= Beginning of Section =
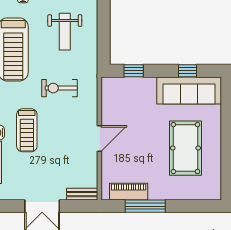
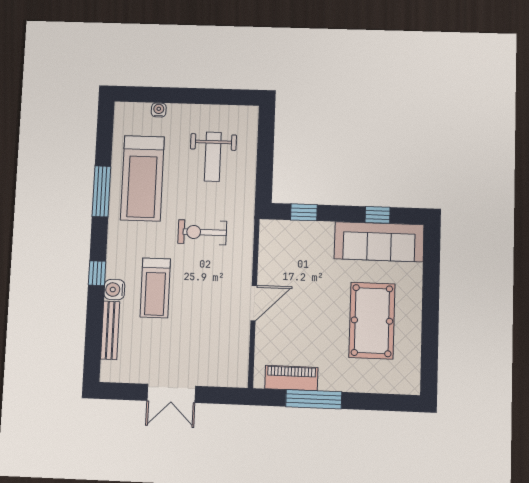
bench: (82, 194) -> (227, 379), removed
= End of Section =
= Beginning of Section =
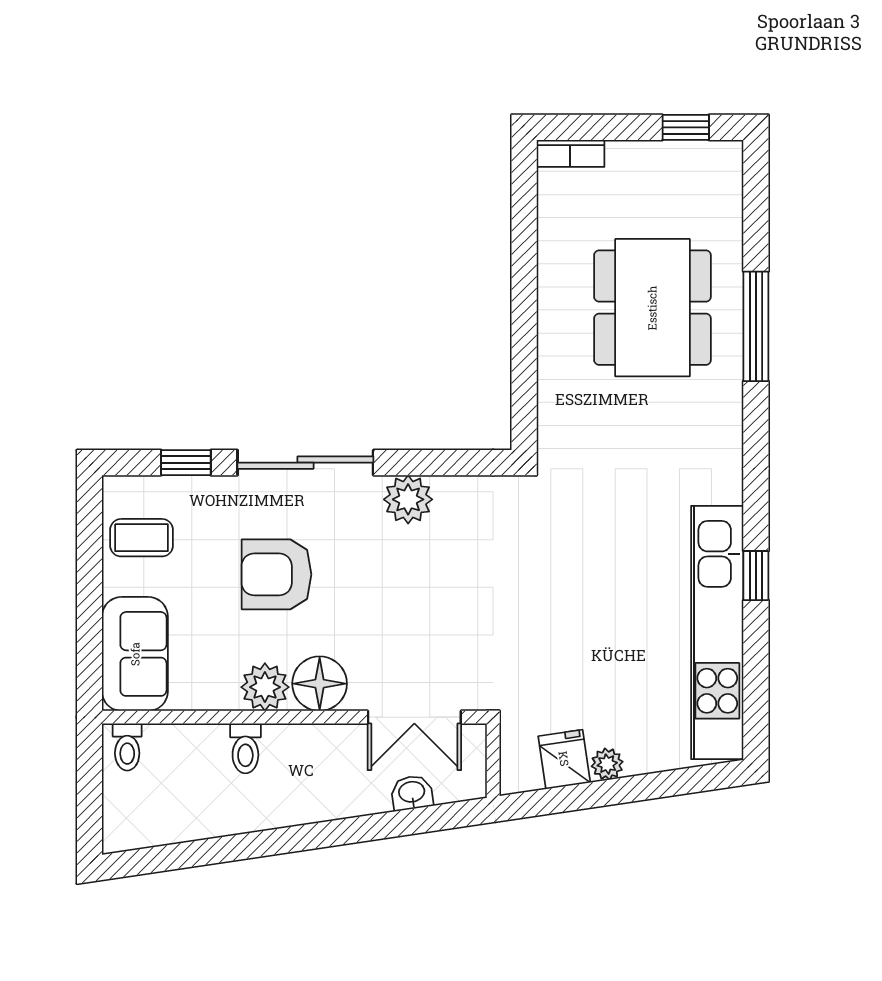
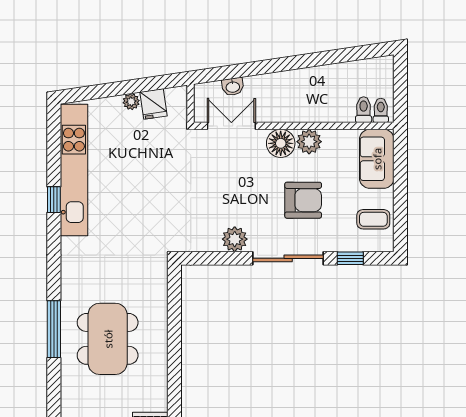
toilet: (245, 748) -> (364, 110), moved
= End of Section =
= Beginning of Section =
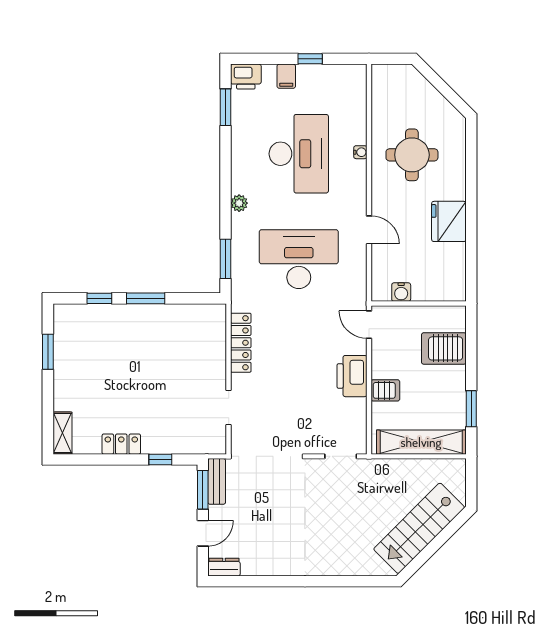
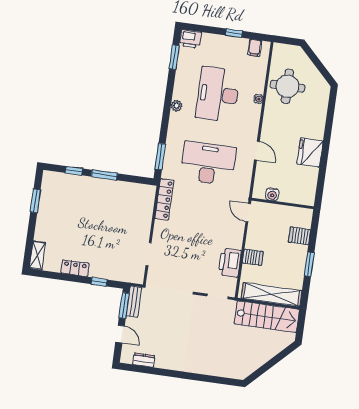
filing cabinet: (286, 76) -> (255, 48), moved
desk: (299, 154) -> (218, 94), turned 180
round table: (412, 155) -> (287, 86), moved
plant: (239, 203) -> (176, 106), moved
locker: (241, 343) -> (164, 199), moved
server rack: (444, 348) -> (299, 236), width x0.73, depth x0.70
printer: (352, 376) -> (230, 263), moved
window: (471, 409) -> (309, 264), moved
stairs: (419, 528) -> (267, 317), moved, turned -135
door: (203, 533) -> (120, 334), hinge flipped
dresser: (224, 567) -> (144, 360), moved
= End of Section =
Exercise objective
The line above containing "printer: (352, 376) -> (230, 263), moved", the line containing "dresser: (224, 567) -> (144, 360), moved", and every line between them are to be transcribed exactly; no other line is wanted.

Final answer
printer: (352, 376) -> (230, 263), moved
window: (471, 409) -> (309, 264), moved
stairs: (419, 528) -> (267, 317), moved, turned -135
door: (203, 533) -> (120, 334), hinge flipped
dresser: (224, 567) -> (144, 360), moved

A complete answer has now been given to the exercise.